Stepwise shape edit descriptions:
- - - - - - -
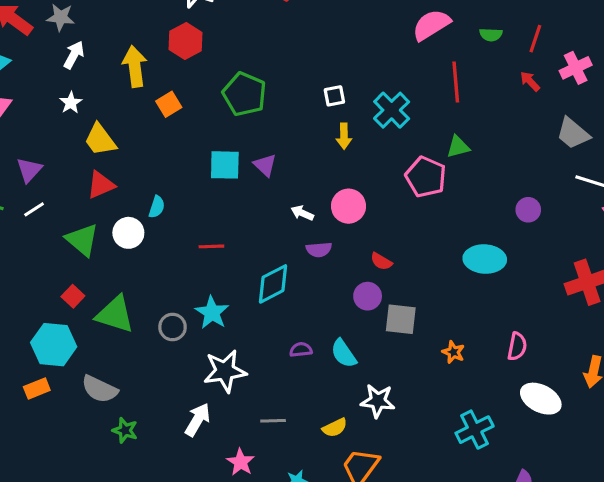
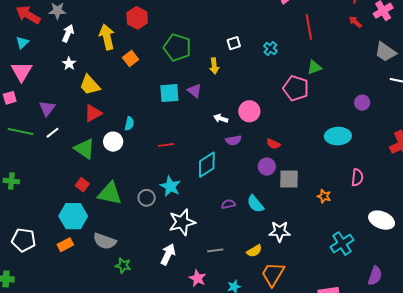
cyan cross: (392, 110) -> (270, 49), size x0.6
yellow arrow: (344, 136) -> (214, 66), moved
pink semicircle: (517, 346) -> (357, 177), moved

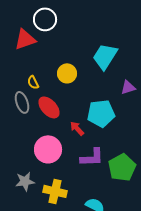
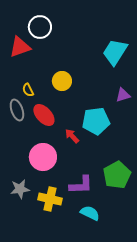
cyan trapezoid: (105, 56) -> (115, 52), moved
purple L-shape: (92, 157) -> (81, 185), moved

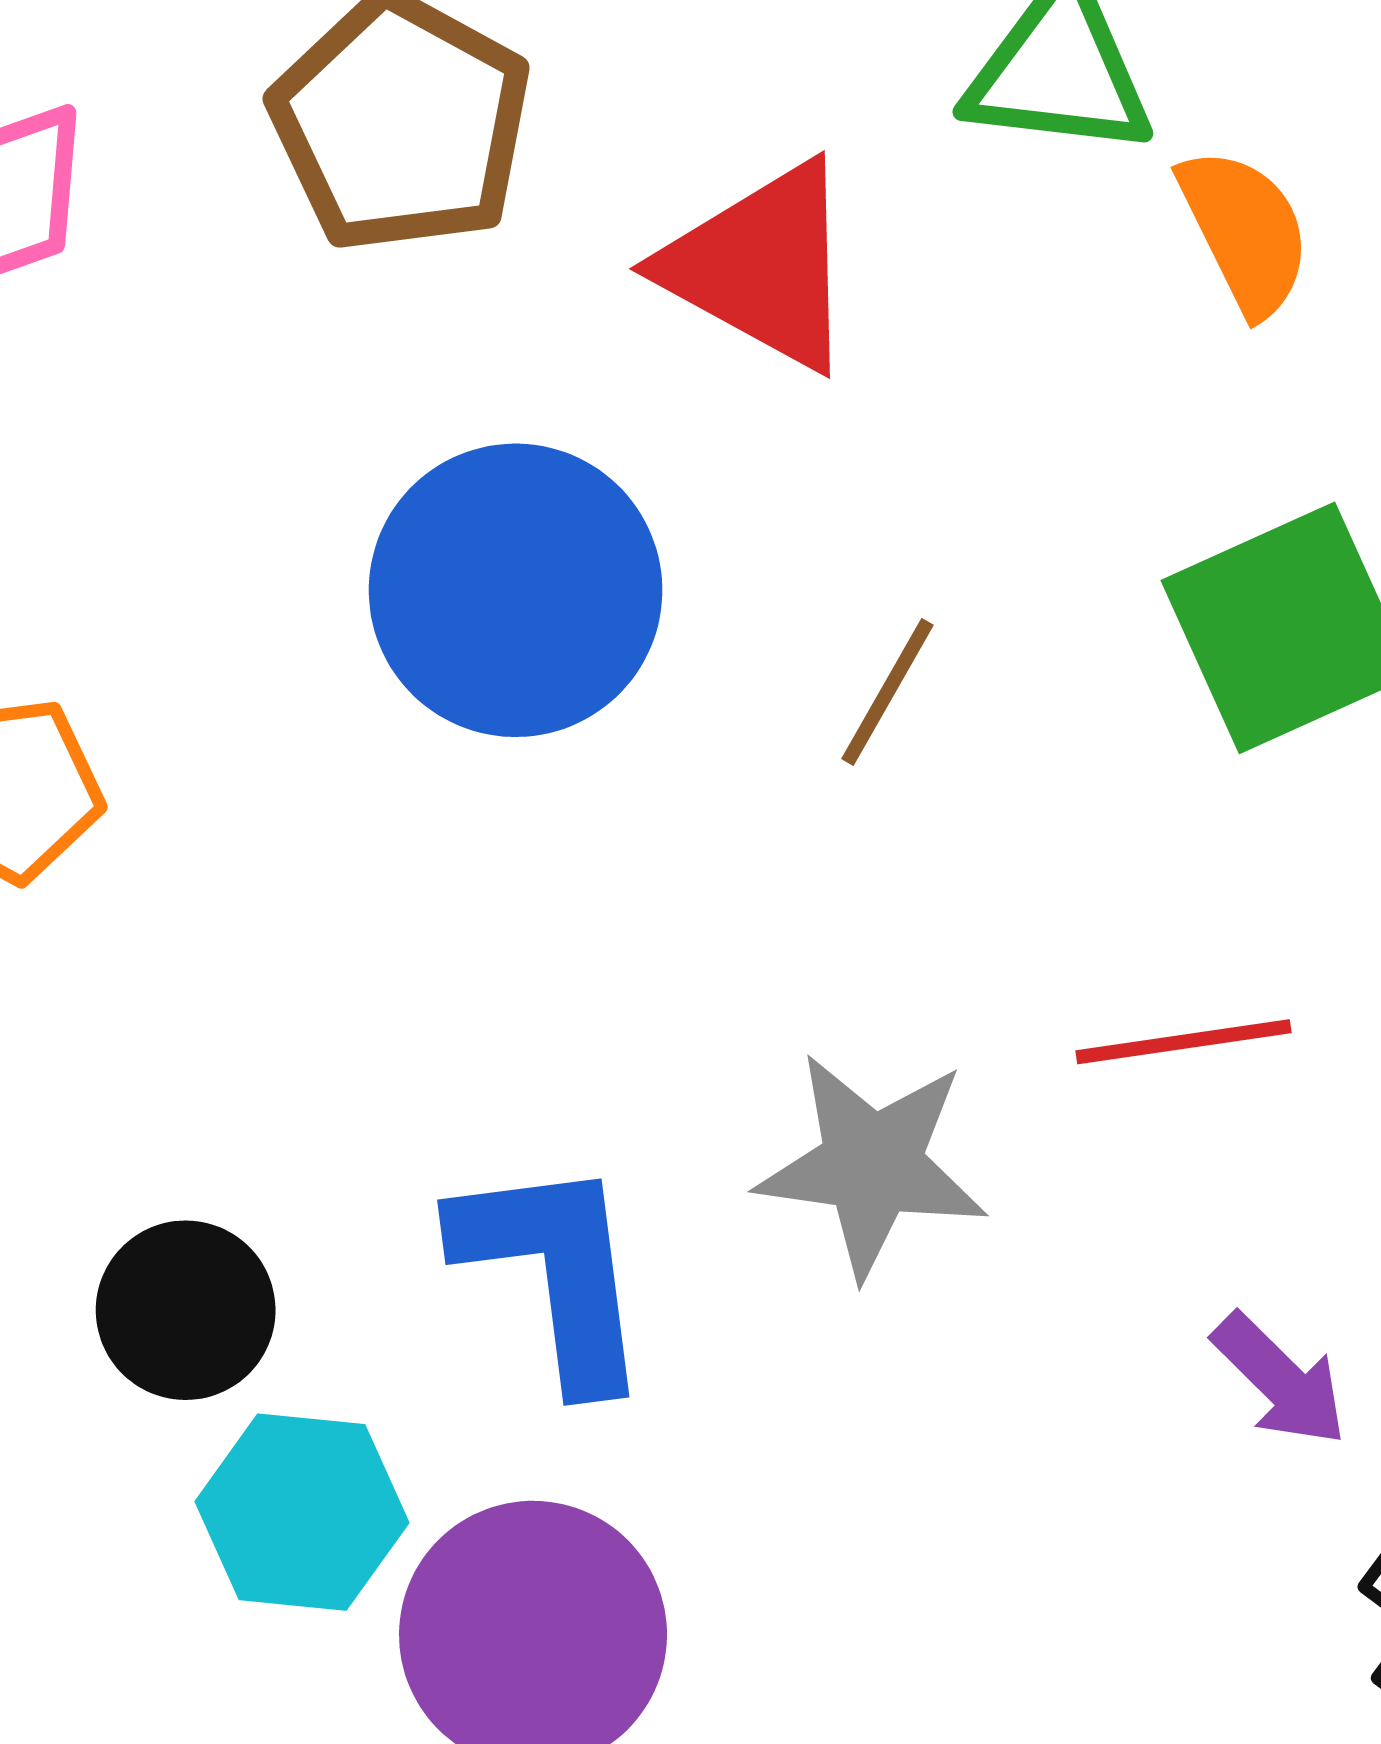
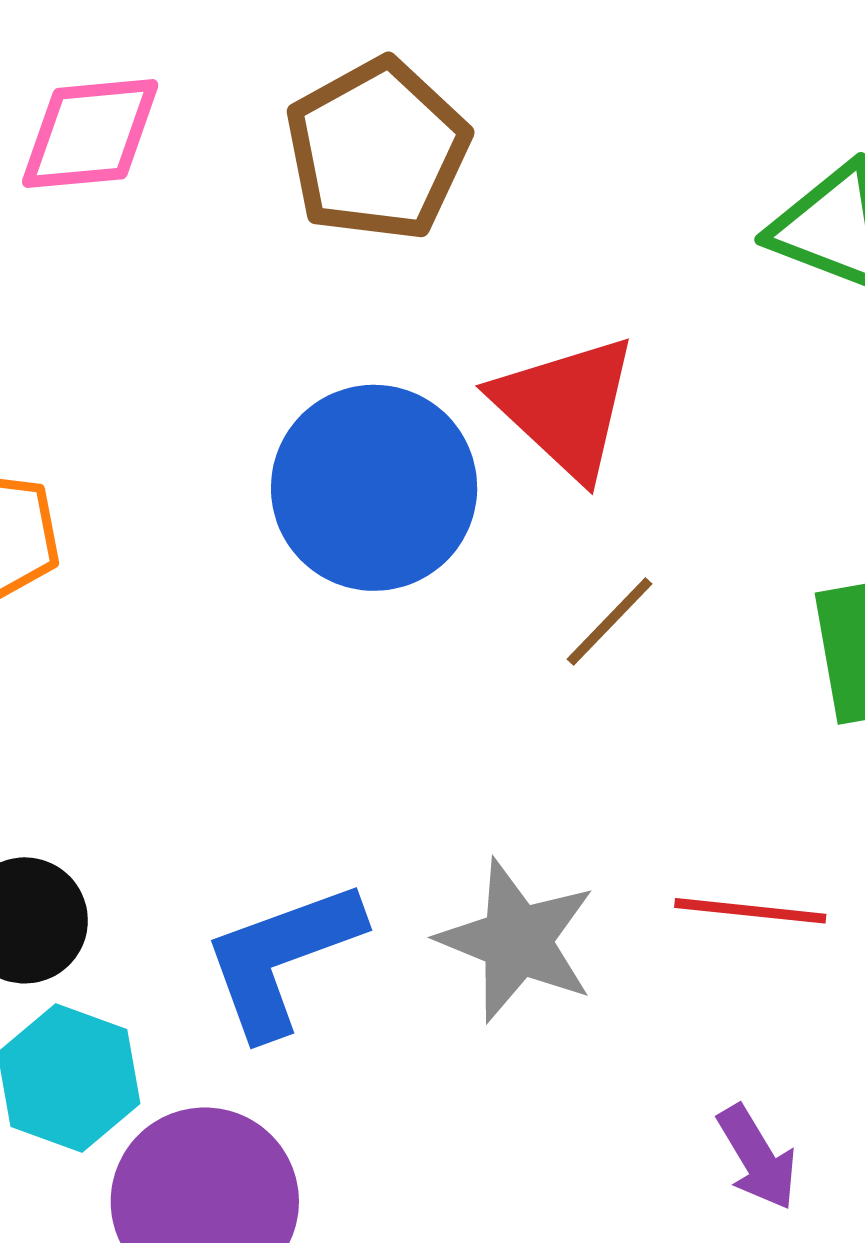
red triangle: (761, 266) -> (565, 407), moved
blue L-shape: (554, 1272) -> (282, 958), turned -117

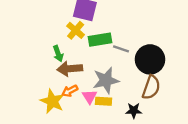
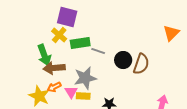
green arrow: (58, 54) -> (44, 55), size x1.5
black circle: (150, 59) -> (123, 60), size x0.7
brown semicircle: (151, 87) -> (141, 64), moved

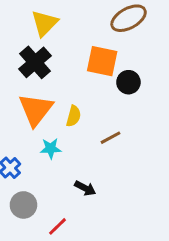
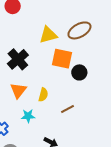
yellow triangle: (45, 23) -> (48, 35), moved, turned 30
orange triangle: (36, 110) -> (18, 90), size x0.7

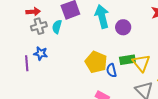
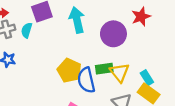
purple circle: (123, 27) -> (113, 34), moved, size x1.5
blue semicircle: (112, 70) -> (86, 80), size x1.6

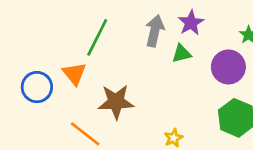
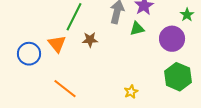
brown star: (116, 102) -> (90, 40), moved, size x0.6

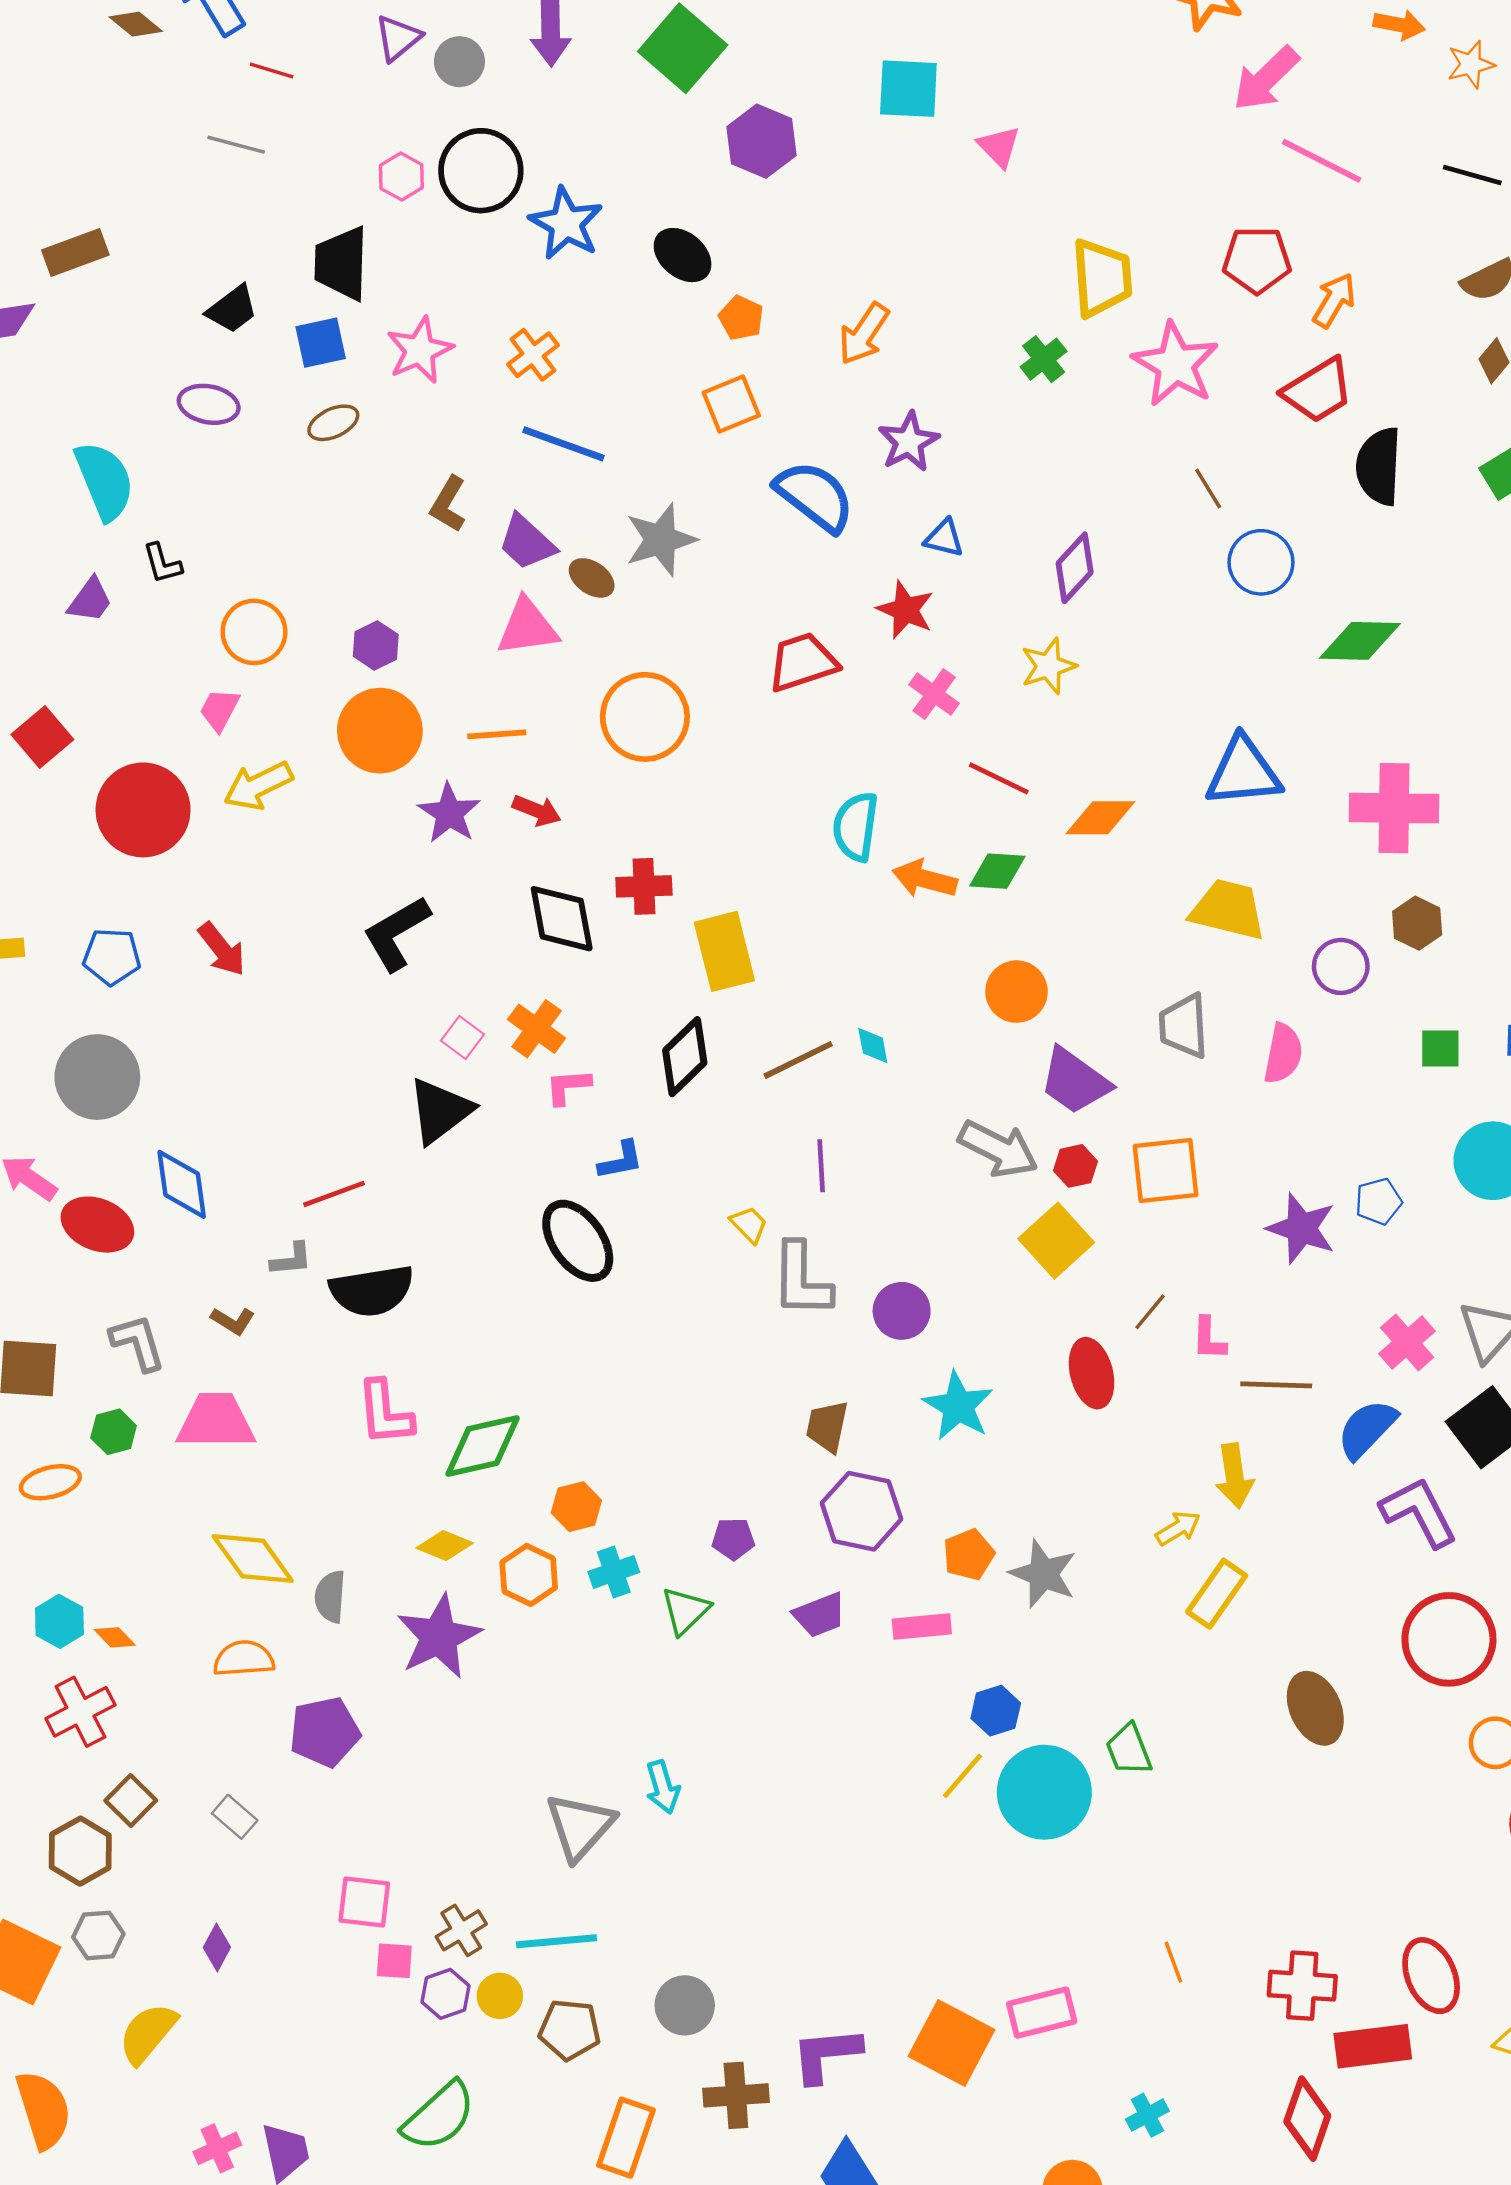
- - - - - - -
- [TRY IT]:
Only the lines above from the one containing "blue L-shape: (554, 1272)" through the one containing "yellow triangle: (45, 23)" should be returned, verbatim and inclusive, with pictures excluded.

- [OUTPUT BELOW]:
blue L-shape: (554, 1272) -> (282, 958), turned -117

green arrow: (58, 54) -> (44, 55), size x1.5
black circle: (150, 59) -> (123, 60), size x0.7
brown semicircle: (151, 87) -> (141, 64), moved

yellow triangle: (45, 23) -> (48, 35), moved, turned 30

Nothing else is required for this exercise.